> _Records excerpted from a collection_

- Opening Delimiter -

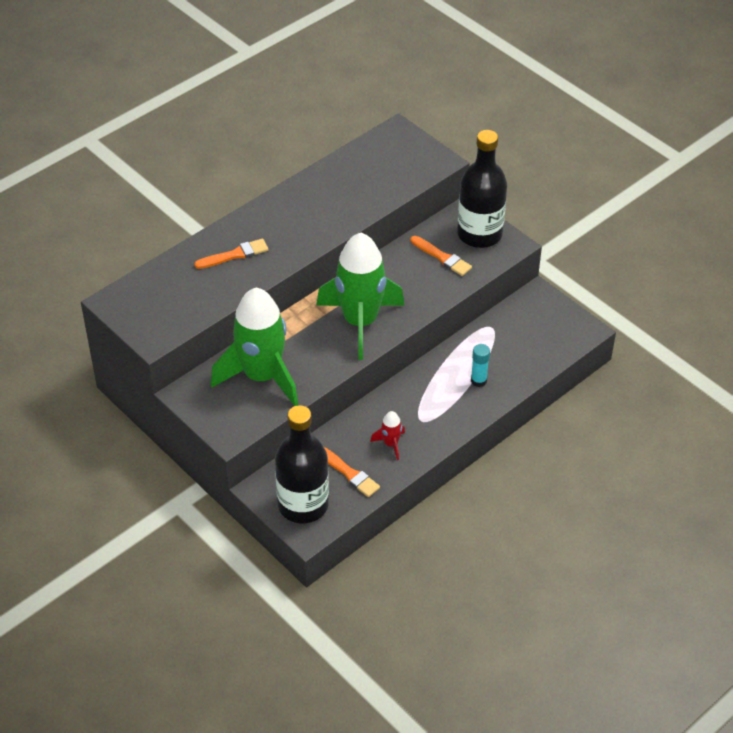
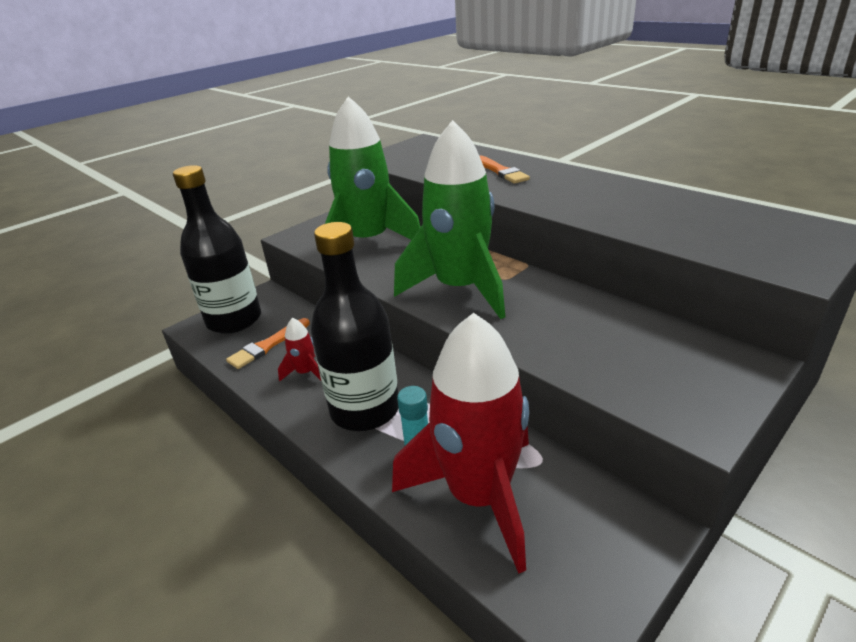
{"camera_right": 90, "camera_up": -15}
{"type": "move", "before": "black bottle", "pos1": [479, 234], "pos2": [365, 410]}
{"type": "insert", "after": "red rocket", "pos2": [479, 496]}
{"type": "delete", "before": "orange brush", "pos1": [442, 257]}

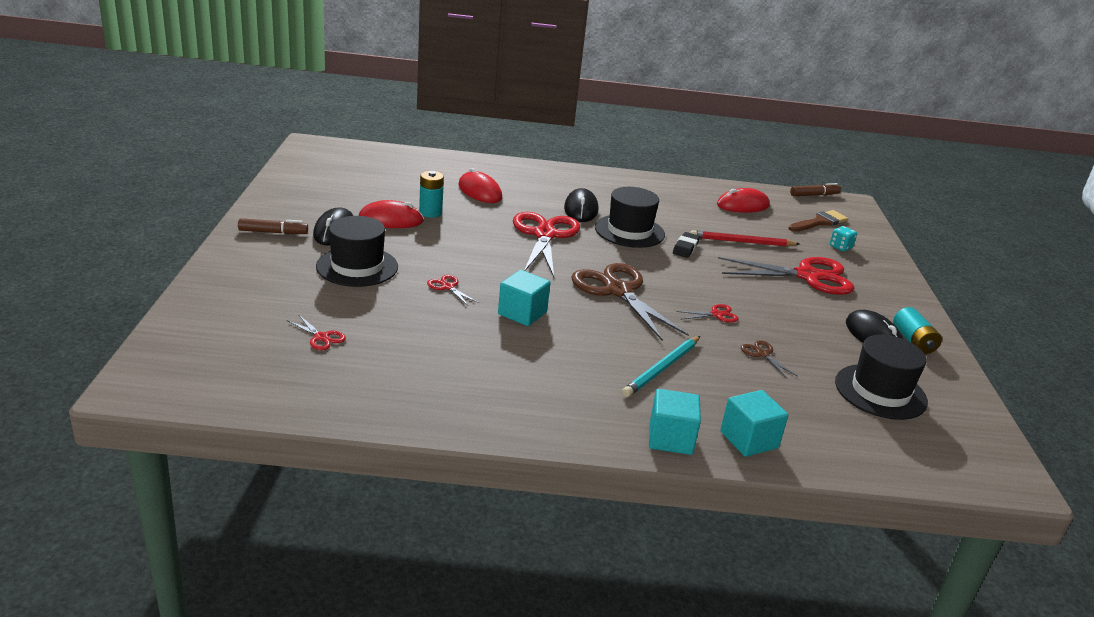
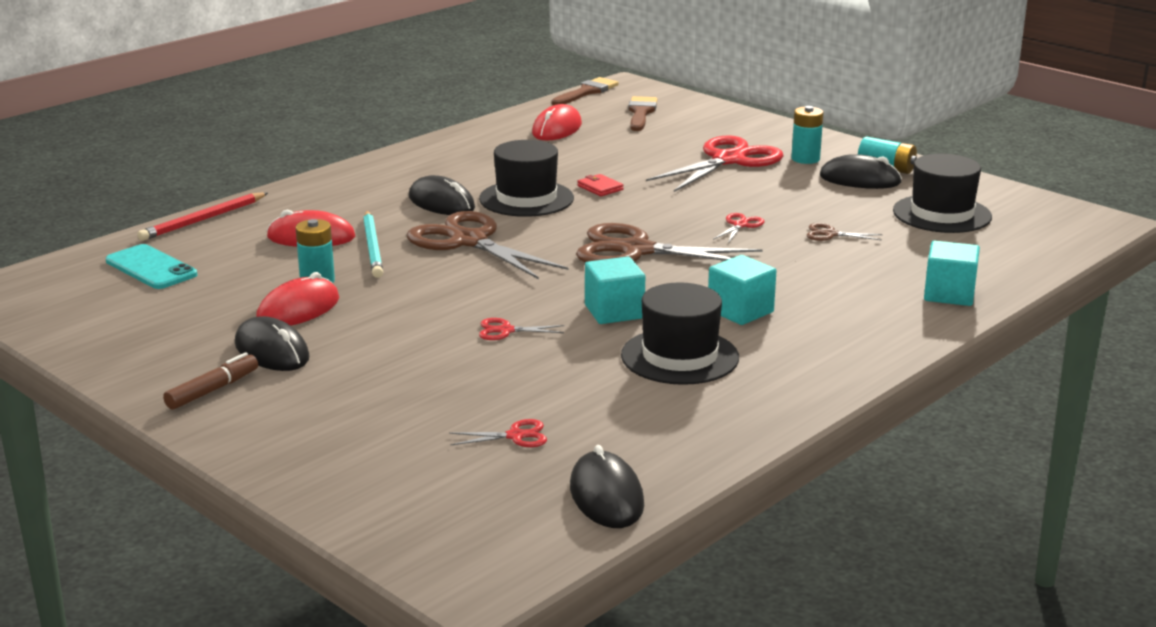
{"camera_right": -45, "camera_up": -5}
{"type": "insert", "after": "turquoise phone", "pos2": [151, 268]}
{"type": "move", "before": "red pencil", "pos1": [741, 242], "pos2": [203, 220]}
{"type": "move", "before": "turquoise pencil", "pos1": [662, 369], "pos2": [373, 247]}
{"type": "recolor", "before": "red scissors", "after": "brown scissors", "pos1": [544, 235], "pos2": [468, 241]}
{"type": "replace", "before": "brown marker", "after": "brown brush", "pos1": [814, 195], "pos2": [587, 92]}
{"type": "insert", "after": "black mouse", "pos2": [606, 496]}
{"type": "replace", "before": "black eraser", "after": "red wallet", "pos1": [685, 248], "pos2": [600, 188]}
{"type": "move", "before": "black hat", "pos1": [357, 266], "pos2": [679, 356]}
{"type": "move", "before": "turquoise cube", "pos1": [670, 438], "pos2": [740, 311]}
{"type": "insert", "after": "turquoise battery", "pos2": [805, 159]}
{"type": "delete", "before": "turquoise dice", "pos1": [840, 247]}

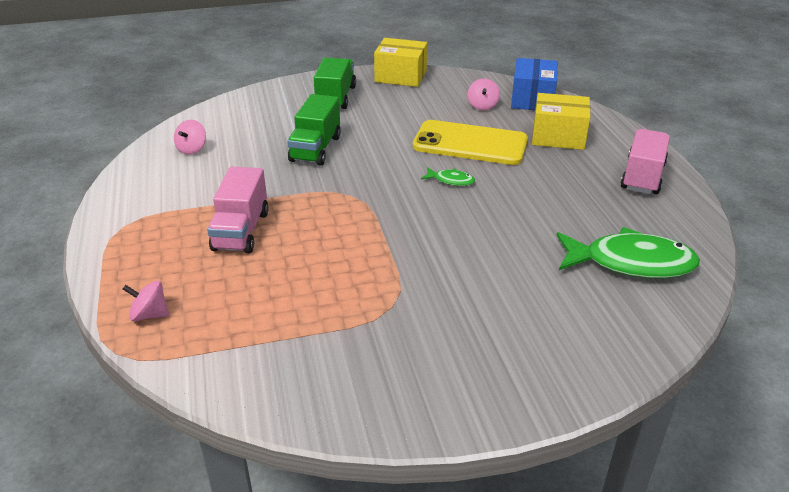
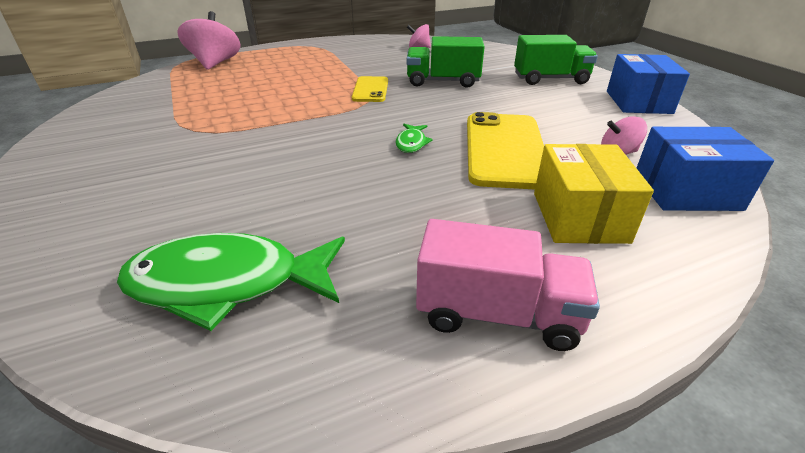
{"camera_right": 80, "camera_up": 0}
{"type": "rotate", "before": "green fish", "pos1": [631, 263], "pos2": [227, 283], "turn": 90}
{"type": "resize", "before": "pink spinning top", "pos1": [150, 315], "pos2": [215, 63], "scale": 1.85}
{"type": "insert", "after": "yellow phone", "pos2": [370, 90]}
{"type": "recolor", "before": "yellow box", "after": "blue box", "pos1": [400, 76], "pos2": [638, 102]}
{"type": "delete", "before": "pink truck", "pos1": [241, 231]}

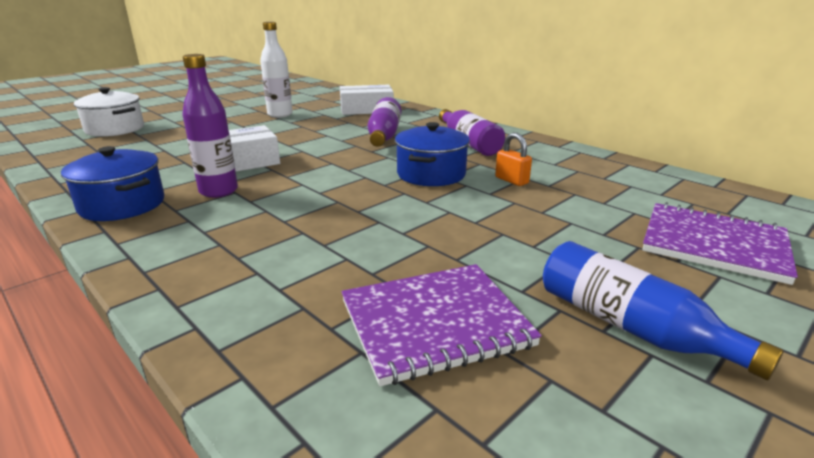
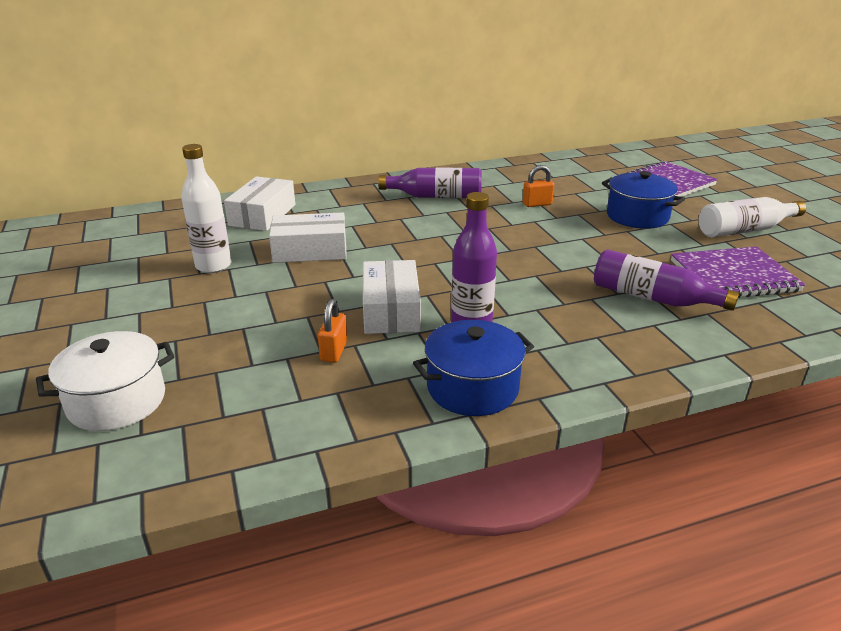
{"camera_right": -65, "camera_up": 5}
{"type": "insert", "after": "white box", "pos2": [310, 250]}
{"type": "insert", "after": "orange padlock", "pos2": [334, 351]}
{"type": "move", "before": "purple bottle", "pos1": [384, 135], "pos2": [652, 298]}
{"type": "move", "before": "blue pot", "pos1": [431, 174], "pos2": [637, 216]}
{"type": "rotate", "before": "purple notebook", "pos1": [435, 323], "pos2": [733, 276], "turn": 75}
{"type": "recolor", "before": "blue bottle", "after": "white bottle", "pos1": [630, 327], "pos2": [745, 230]}

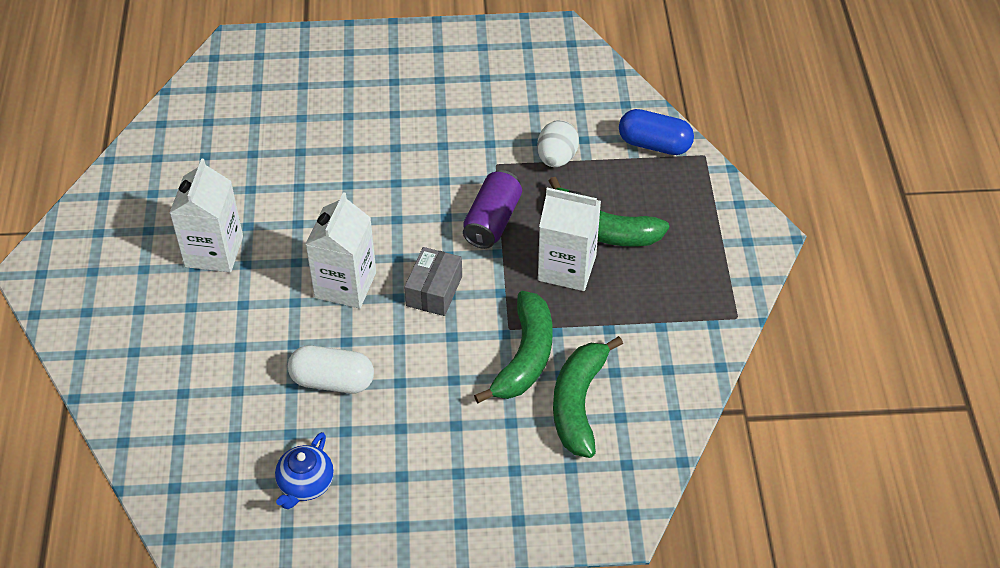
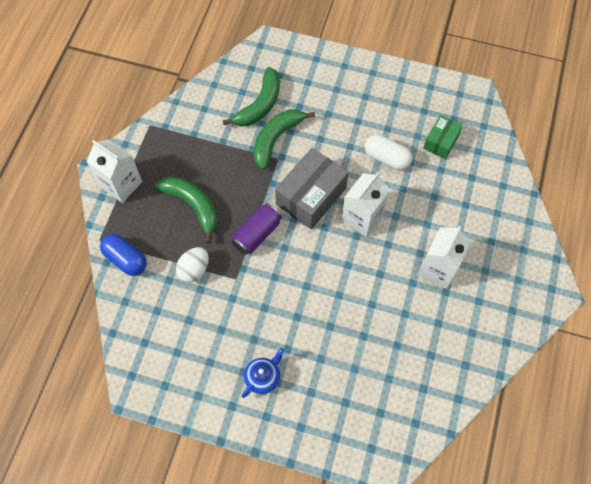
{"camera_right": -160, "camera_up": 15}
{"type": "move", "before": "white carton", "pos1": [567, 268], "pos2": [121, 184]}
{"type": "move", "before": "blue teapot", "pos1": [305, 484], "pos2": [263, 377]}
{"type": "resize", "before": "grey box", "pos1": [434, 291], "pos2": [311, 196], "scale": 1.75}
{"type": "insert", "after": "green box", "pos2": [441, 142]}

- Closing Delimiter -

> _EXERCISE DETAILS_
Copy out every line above, word for word, minus images.

> _THE ANSWER_
{"camera_right": 90, "camera_up": -15}
{"type": "move", "before": "black bottle", "pos1": [479, 234], "pos2": [365, 410]}
{"type": "insert", "after": "red rocket", "pos2": [479, 496]}
{"type": "delete", "before": "orange brush", "pos1": [442, 257]}

{"camera_right": -45, "camera_up": -5}
{"type": "insert", "after": "turquoise phone", "pos2": [151, 268]}
{"type": "move", "before": "red pencil", "pos1": [741, 242], "pos2": [203, 220]}
{"type": "move", "before": "turquoise pencil", "pos1": [662, 369], "pos2": [373, 247]}
{"type": "recolor", "before": "red scissors", "after": "brown scissors", "pos1": [544, 235], "pos2": [468, 241]}
{"type": "replace", "before": "brown marker", "after": "brown brush", "pos1": [814, 195], "pos2": [587, 92]}
{"type": "insert", "after": "black mouse", "pos2": [606, 496]}
{"type": "replace", "before": "black eraser", "after": "red wallet", "pos1": [685, 248], "pos2": [600, 188]}
{"type": "move", "before": "black hat", "pos1": [357, 266], "pos2": [679, 356]}
{"type": "move", "before": "turquoise cube", "pos1": [670, 438], "pos2": [740, 311]}
{"type": "insert", "after": "turquoise battery", "pos2": [805, 159]}
{"type": "delete", "before": "turquoise dice", "pos1": [840, 247]}

{"camera_right": 80, "camera_up": 0}
{"type": "rotate", "before": "green fish", "pos1": [631, 263], "pos2": [227, 283], "turn": 90}
{"type": "resize", "before": "pink spinning top", "pos1": [150, 315], "pos2": [215, 63], "scale": 1.85}
{"type": "insert", "after": "yellow phone", "pos2": [370, 90]}
{"type": "recolor", "before": "yellow box", "after": "blue box", "pos1": [400, 76], "pos2": [638, 102]}
{"type": "delete", "before": "pink truck", "pos1": [241, 231]}

{"camera_right": -65, "camera_up": 5}
{"type": "insert", "after": "white box", "pos2": [310, 250]}
{"type": "insert", "after": "orange padlock", "pos2": [334, 351]}
{"type": "move", "before": "purple bottle", "pos1": [384, 135], "pos2": [652, 298]}
{"type": "move", "before": "blue pot", "pos1": [431, 174], "pos2": [637, 216]}
{"type": "rotate", "before": "purple notebook", "pos1": [435, 323], "pos2": [733, 276], "turn": 75}
{"type": "recolor", "before": "blue bottle", "after": "white bottle", "pos1": [630, 327], "pos2": [745, 230]}

{"camera_right": -160, "camera_up": 15}
{"type": "move", "before": "white carton", "pos1": [567, 268], "pos2": [121, 184]}
{"type": "move", "before": "blue teapot", "pos1": [305, 484], "pos2": [263, 377]}
{"type": "resize", "before": "grey box", "pos1": [434, 291], "pos2": [311, 196], "scale": 1.75}
{"type": "insert", "after": "green box", "pos2": [441, 142]}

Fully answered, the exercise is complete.